_Work required_.
Keep the pictures out of your copy. Transcribe the records below exactly.

[Stored items]
####

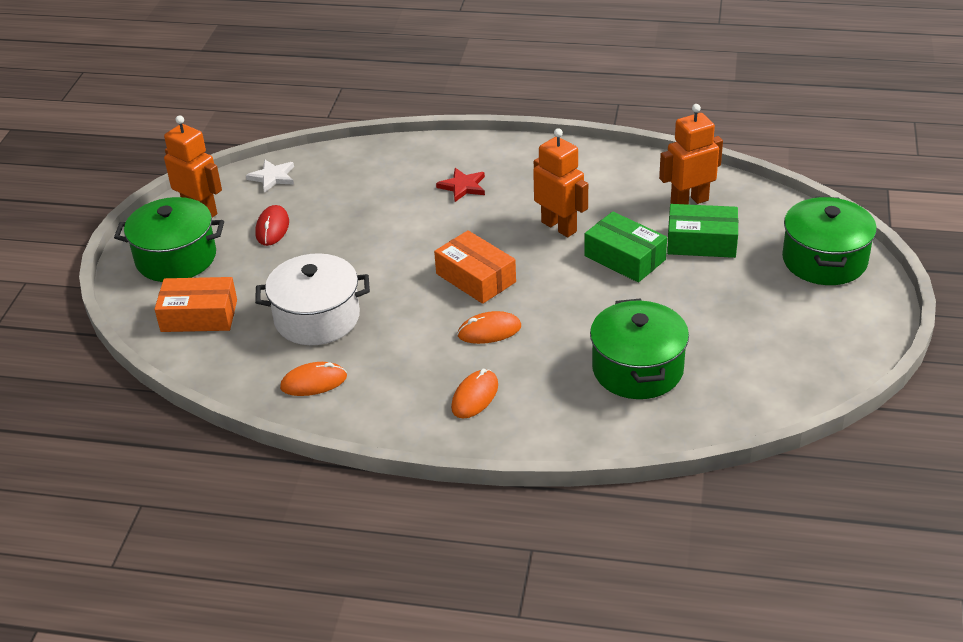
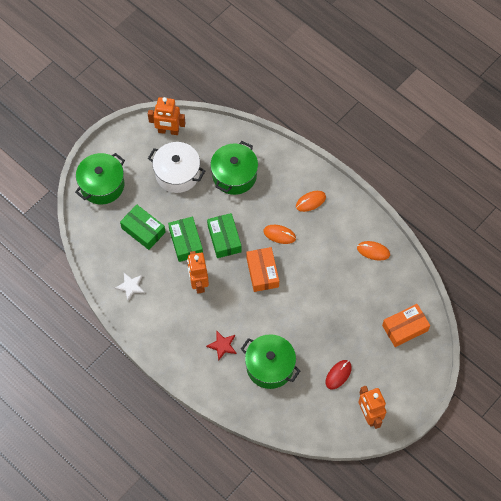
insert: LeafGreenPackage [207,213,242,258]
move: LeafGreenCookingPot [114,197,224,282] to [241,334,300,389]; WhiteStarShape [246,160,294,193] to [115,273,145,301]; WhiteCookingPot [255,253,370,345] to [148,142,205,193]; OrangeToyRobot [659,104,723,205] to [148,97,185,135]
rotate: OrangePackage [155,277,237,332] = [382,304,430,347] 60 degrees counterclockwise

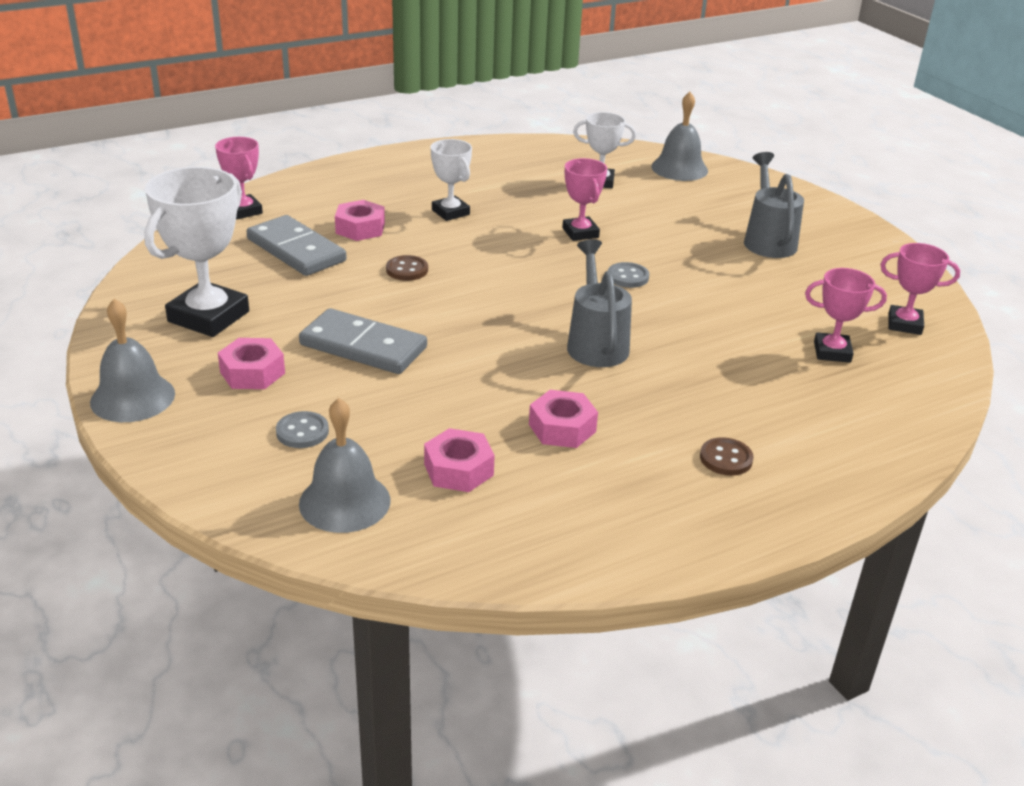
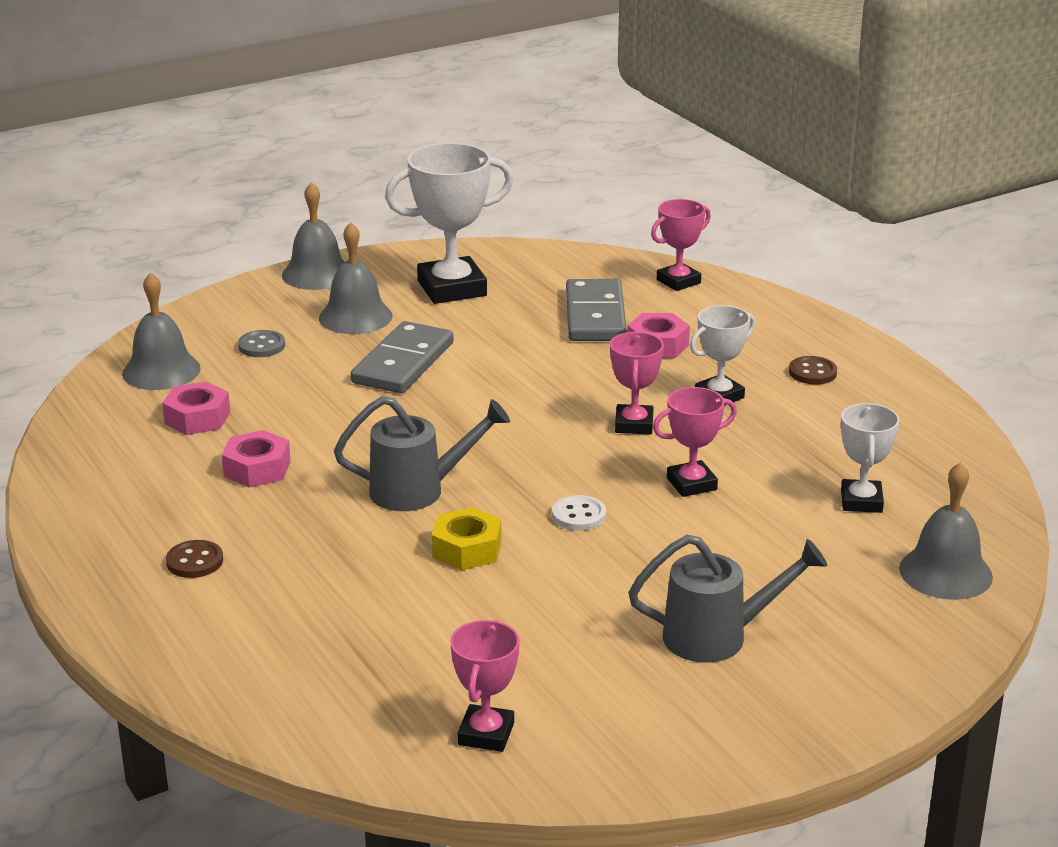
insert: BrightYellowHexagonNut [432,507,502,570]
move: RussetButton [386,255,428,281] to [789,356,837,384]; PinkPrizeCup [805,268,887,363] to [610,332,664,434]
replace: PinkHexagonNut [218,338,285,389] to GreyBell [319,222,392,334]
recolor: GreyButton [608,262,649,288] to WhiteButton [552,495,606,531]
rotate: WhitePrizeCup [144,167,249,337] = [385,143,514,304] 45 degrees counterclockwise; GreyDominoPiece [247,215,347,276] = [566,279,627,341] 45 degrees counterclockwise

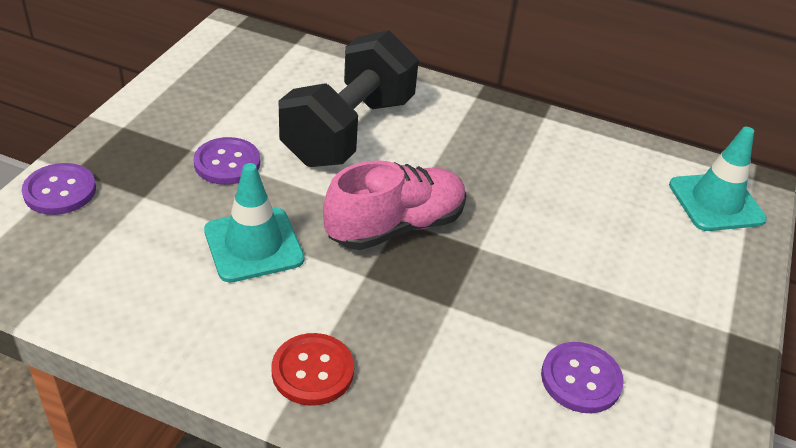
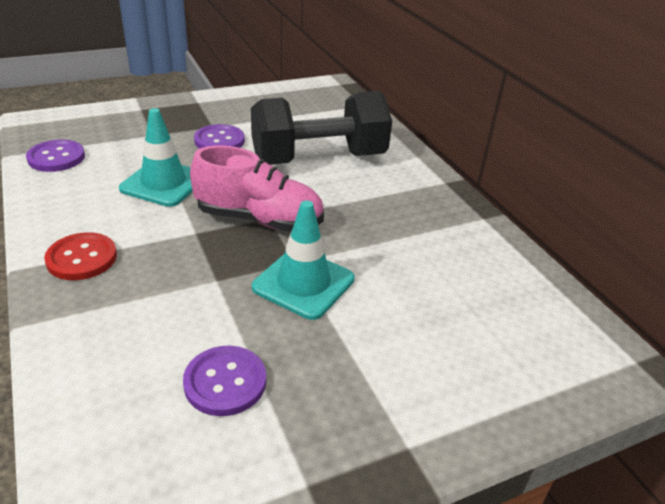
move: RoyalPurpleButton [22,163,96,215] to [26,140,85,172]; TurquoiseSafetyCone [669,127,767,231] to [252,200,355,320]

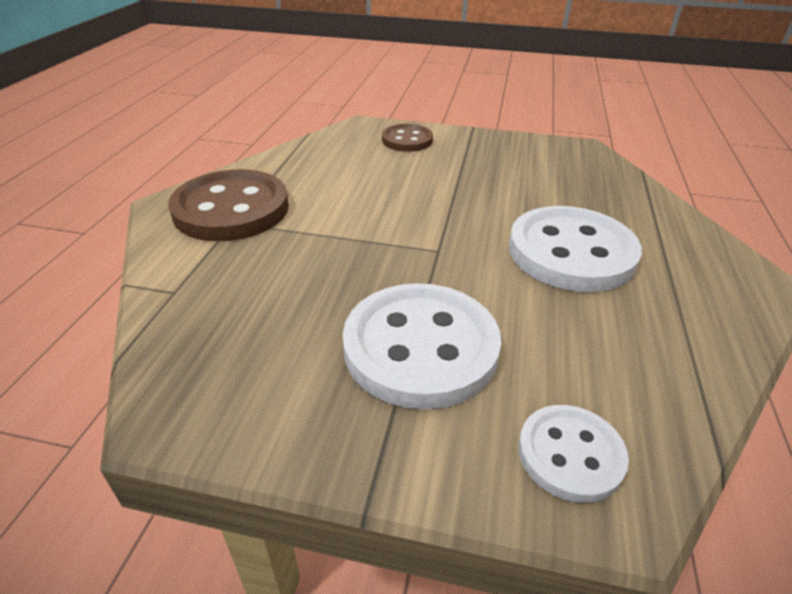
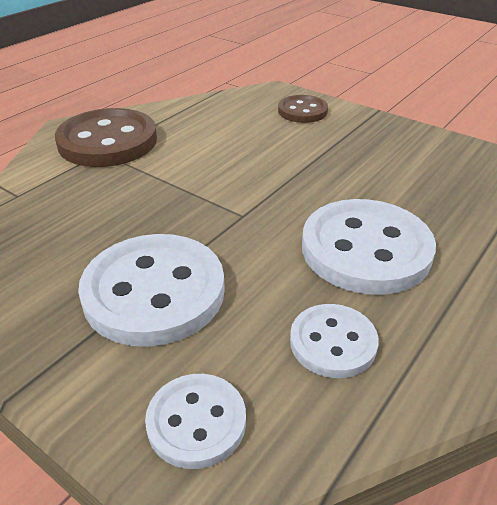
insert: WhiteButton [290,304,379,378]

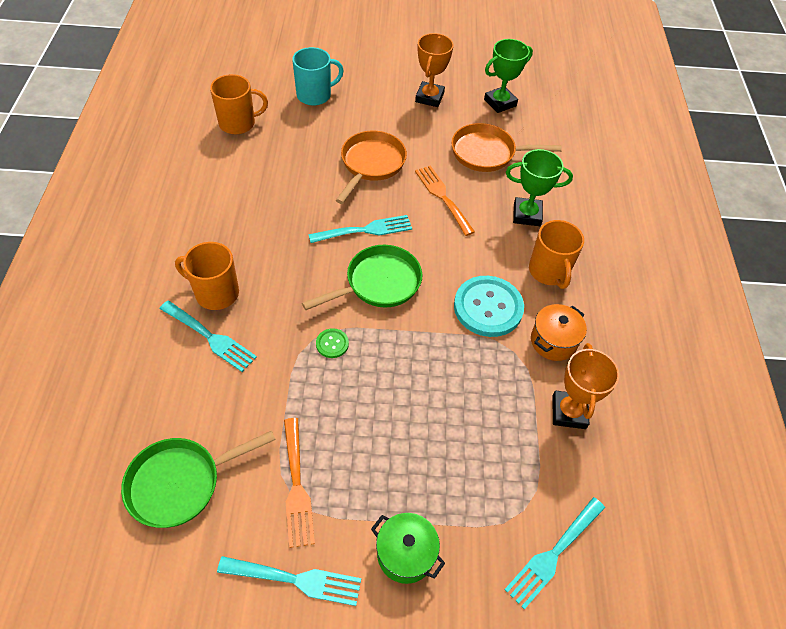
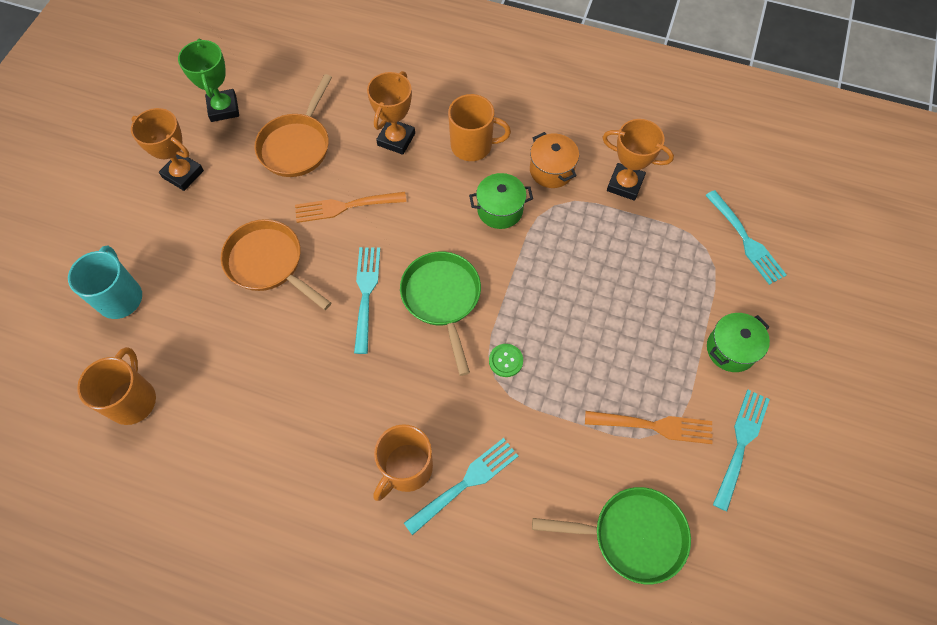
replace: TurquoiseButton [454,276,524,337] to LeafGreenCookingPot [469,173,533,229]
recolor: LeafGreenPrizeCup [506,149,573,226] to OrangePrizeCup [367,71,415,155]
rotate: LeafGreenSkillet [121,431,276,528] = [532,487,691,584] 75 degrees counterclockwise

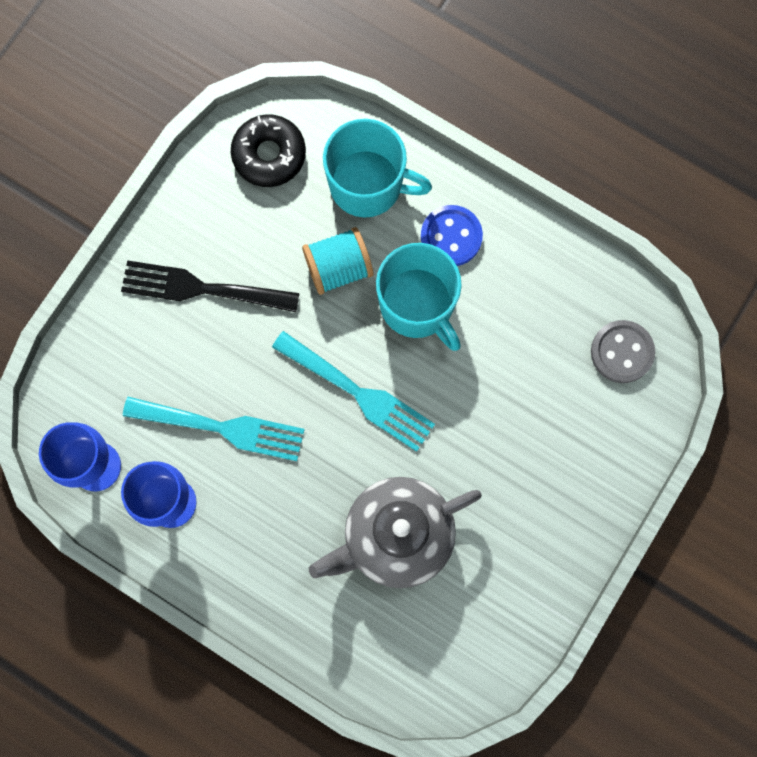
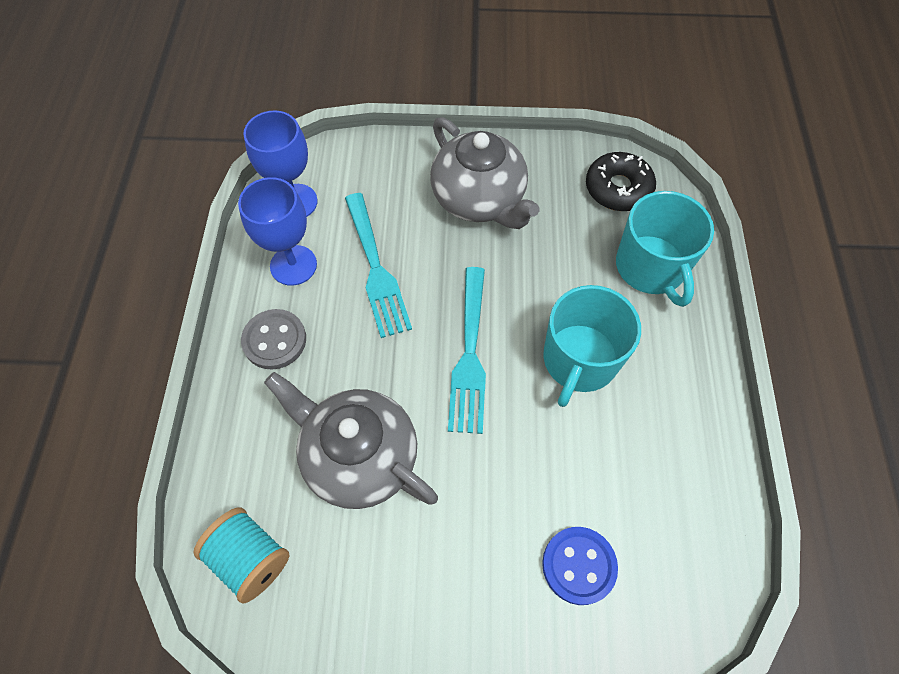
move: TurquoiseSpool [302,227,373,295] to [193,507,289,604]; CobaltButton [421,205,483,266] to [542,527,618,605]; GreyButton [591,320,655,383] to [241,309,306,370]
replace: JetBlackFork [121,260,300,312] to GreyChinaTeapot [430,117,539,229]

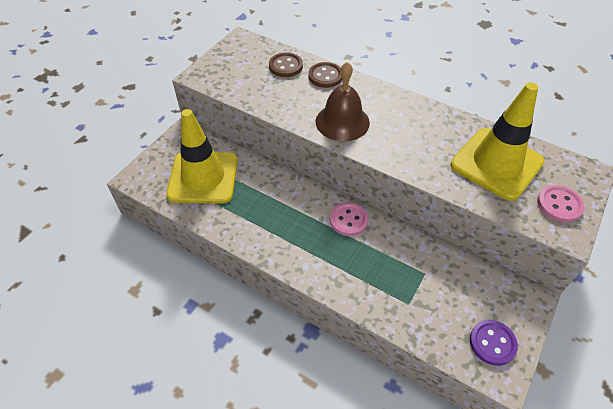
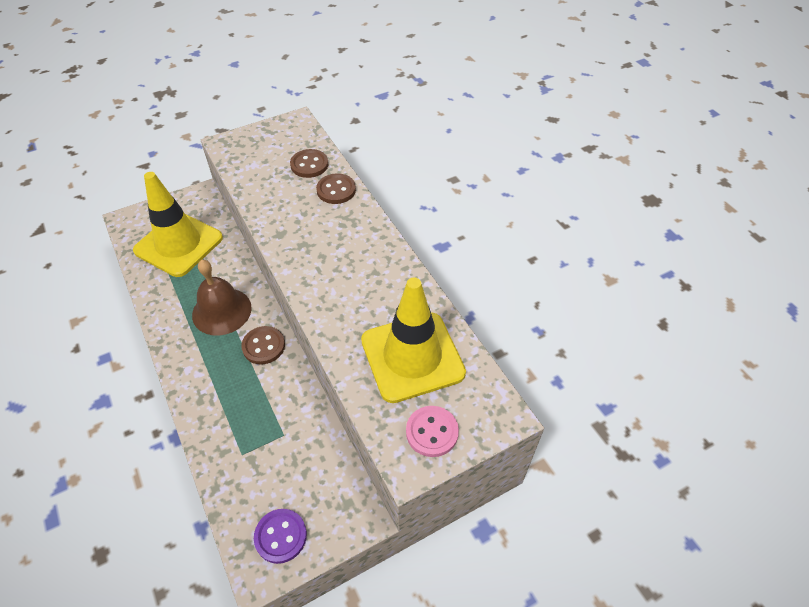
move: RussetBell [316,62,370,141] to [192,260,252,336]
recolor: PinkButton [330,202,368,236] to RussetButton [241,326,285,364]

####

_Solved problem_.
insert: LeafGreenPackage [207,213,242,258]
move: LeafGreenCookingPot [114,197,224,282] to [241,334,300,389]; WhiteStarShape [246,160,294,193] to [115,273,145,301]; WhiteCookingPot [255,253,370,345] to [148,142,205,193]; OrangeToyRobot [659,104,723,205] to [148,97,185,135]
rotate: OrangePackage [155,277,237,332] = [382,304,430,347] 60 degrees counterclockwise

insert: BrightYellowHexagonNut [432,507,502,570]
move: RussetButton [386,255,428,281] to [789,356,837,384]; PinkPrizeCup [805,268,887,363] to [610,332,664,434]
replace: PinkHexagonNut [218,338,285,389] to GreyBell [319,222,392,334]
recolor: GreyButton [608,262,649,288] to WhiteButton [552,495,606,531]
rotate: WhitePrizeCup [144,167,249,337] = [385,143,514,304] 45 degrees counterclockwise; GreyDominoPiece [247,215,347,276] = [566,279,627,341] 45 degrees counterclockwise

move: RoyalPurpleButton [22,163,96,215] to [26,140,85,172]; TurquoiseSafetyCone [669,127,767,231] to [252,200,355,320]

insert: WhiteButton [290,304,379,378]

replace: TurquoiseButton [454,276,524,337] to LeafGreenCookingPot [469,173,533,229]
recolor: LeafGreenPrizeCup [506,149,573,226] to OrangePrizeCup [367,71,415,155]
rotate: LeafGreenSkillet [121,431,276,528] = [532,487,691,584] 75 degrees counterclockwise

move: TurquoiseSpool [302,227,373,295] to [193,507,289,604]; CobaltButton [421,205,483,266] to [542,527,618,605]; GreyButton [591,320,655,383] to [241,309,306,370]
replace: JetBlackFork [121,260,300,312] to GreyChinaTeapot [430,117,539,229]

move: RussetBell [316,62,370,141] to [192,260,252,336]
recolor: PinkButton [330,202,368,236] to RussetButton [241,326,285,364]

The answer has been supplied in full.